▶ _TASK TO COMPLETE_: Begin at the top of the entries below and write out every line through the one containing "Someone repainted the clock", excluding pictures.

▶ _SUPPLIED DATA_:
---------------
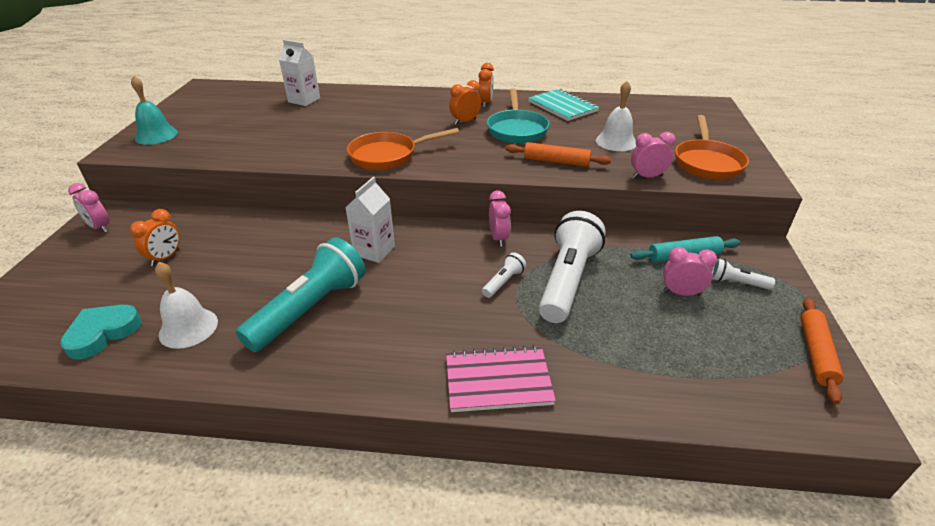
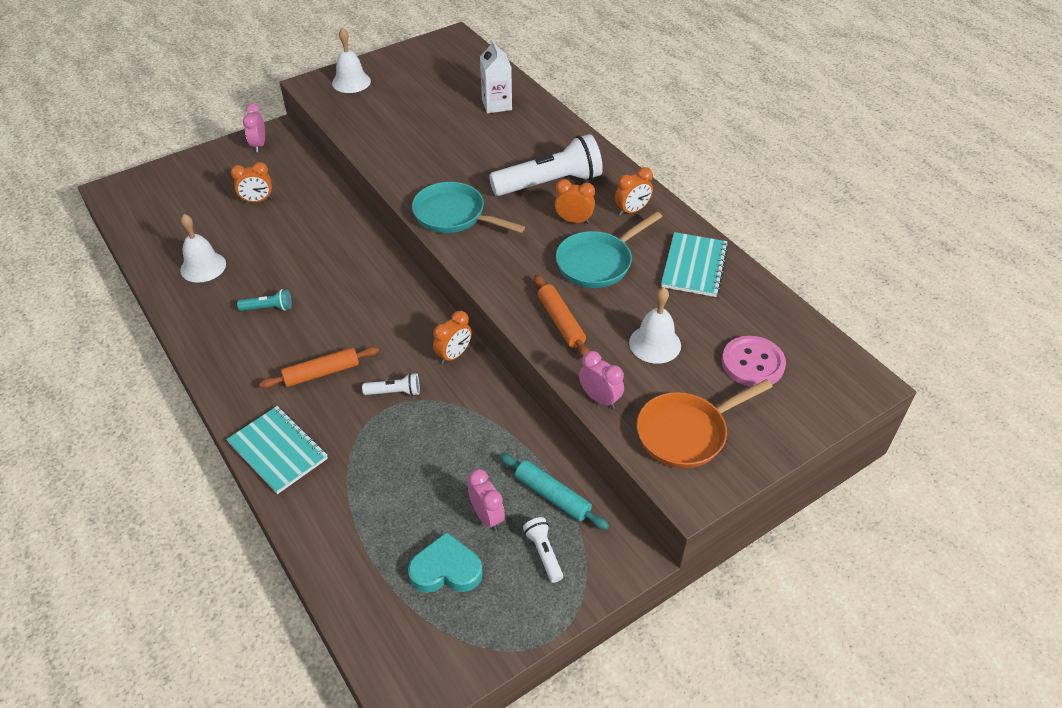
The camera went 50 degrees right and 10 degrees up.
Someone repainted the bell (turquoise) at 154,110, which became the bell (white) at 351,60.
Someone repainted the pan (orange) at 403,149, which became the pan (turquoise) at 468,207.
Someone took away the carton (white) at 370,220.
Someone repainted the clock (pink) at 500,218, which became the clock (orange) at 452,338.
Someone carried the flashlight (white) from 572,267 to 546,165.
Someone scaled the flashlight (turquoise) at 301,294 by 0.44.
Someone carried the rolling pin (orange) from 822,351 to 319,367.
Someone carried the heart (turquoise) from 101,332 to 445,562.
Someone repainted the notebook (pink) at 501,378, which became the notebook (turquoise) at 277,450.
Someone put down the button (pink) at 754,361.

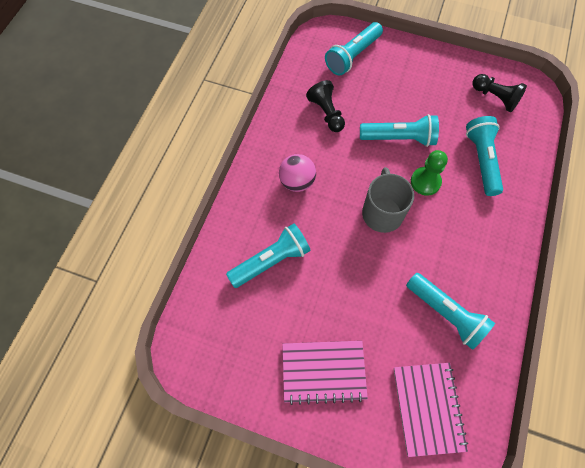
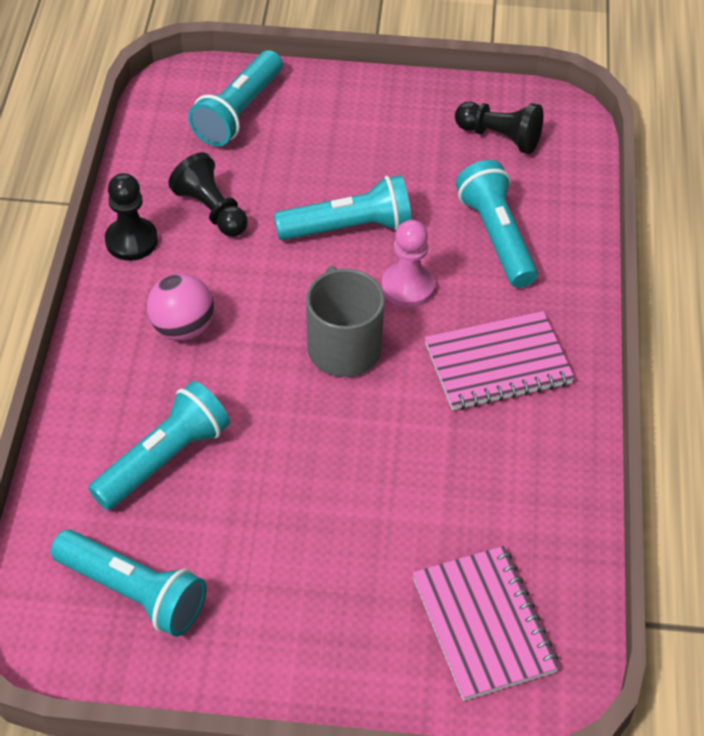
The camera went 15 degrees left and 15 degrees down.
Someone repainted the pawn (green) at 429,173, which became the pawn (pink) at 408,264.
Someone carried the flashlight (turquoise) from 450,311 to 129,583.
Someone carried the notebook (pink) from 325,373 to 500,360.
Someone put down the pawn (black) at 131,217.

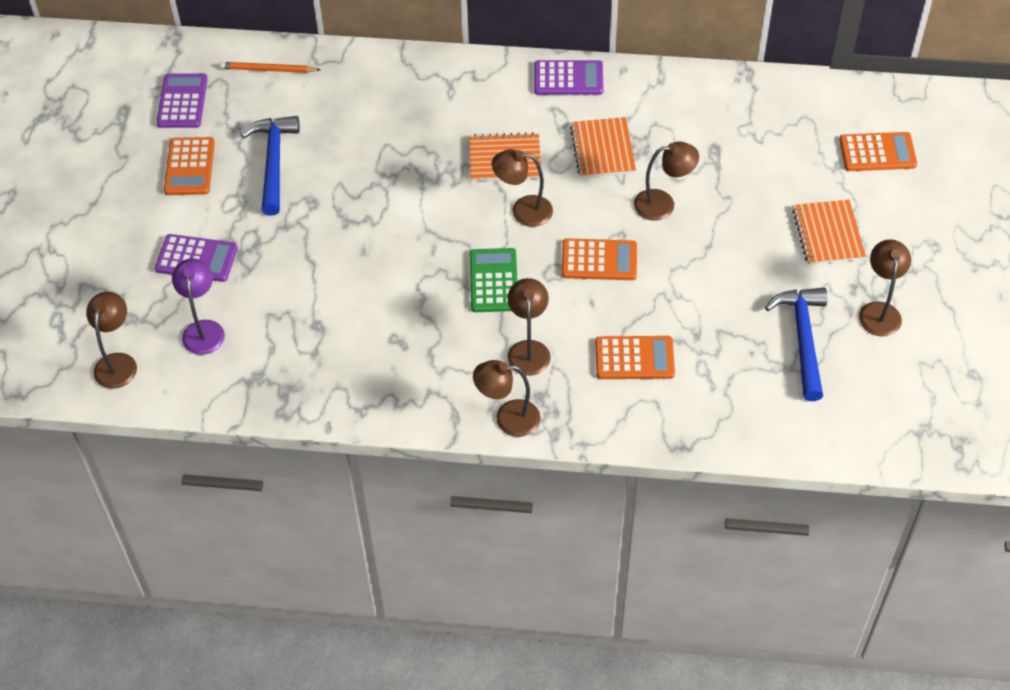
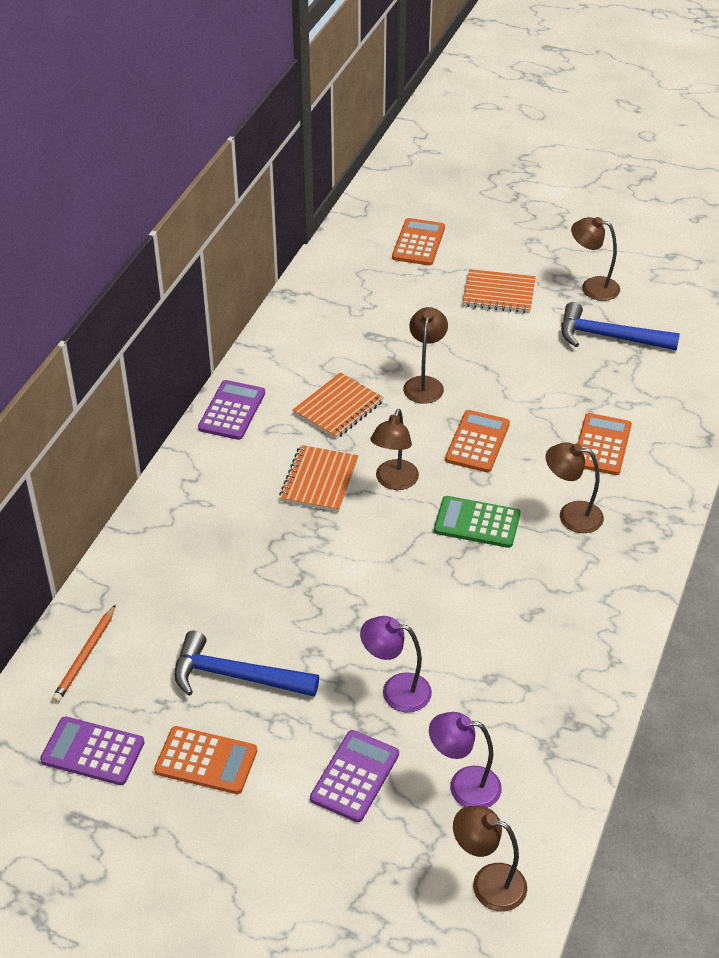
The camera went 75 degrees left and 10 degrees down.
Someone rotated the notebook (orange) at 603,147 by 60 degrees counterclockwise.
Someone took away the lamp (brown) at 507,398.
Someone put down the lamp (purple) at 396,664.

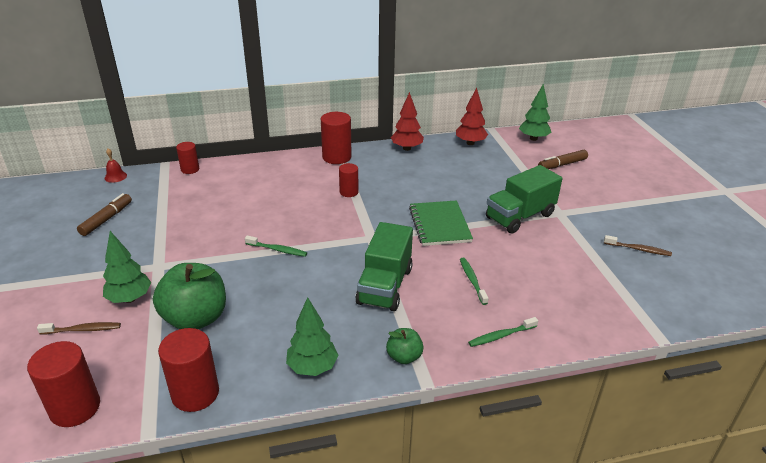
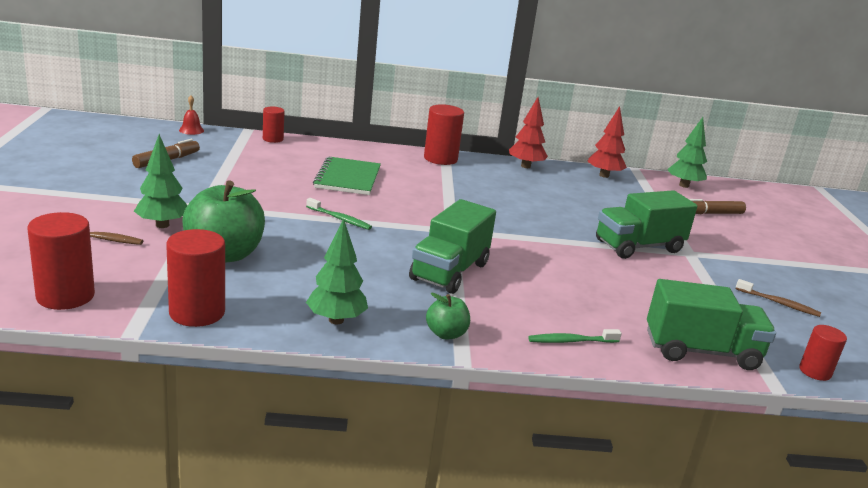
The camera went 10 degrees right and 10 degrees down.
Someone carried the cylinder (red) from 348,180 to 823,353.
Someone carried the notebook (green) from 441,223 to 347,175.
Someone took away the toothbrush (green) at 474,281.
Someone put down the truck (green) at 711,324.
---------------
▶ _RESPONSE AREA_:
The camera went 50 degrees right and 10 degrees up.
Someone repainted the bell (turquoise) at 154,110, which became the bell (white) at 351,60.
Someone repainted the pan (orange) at 403,149, which became the pan (turquoise) at 468,207.
Someone took away the carton (white) at 370,220.
Someone repainted the clock (pink) at 500,218, which became the clock (orange) at 452,338.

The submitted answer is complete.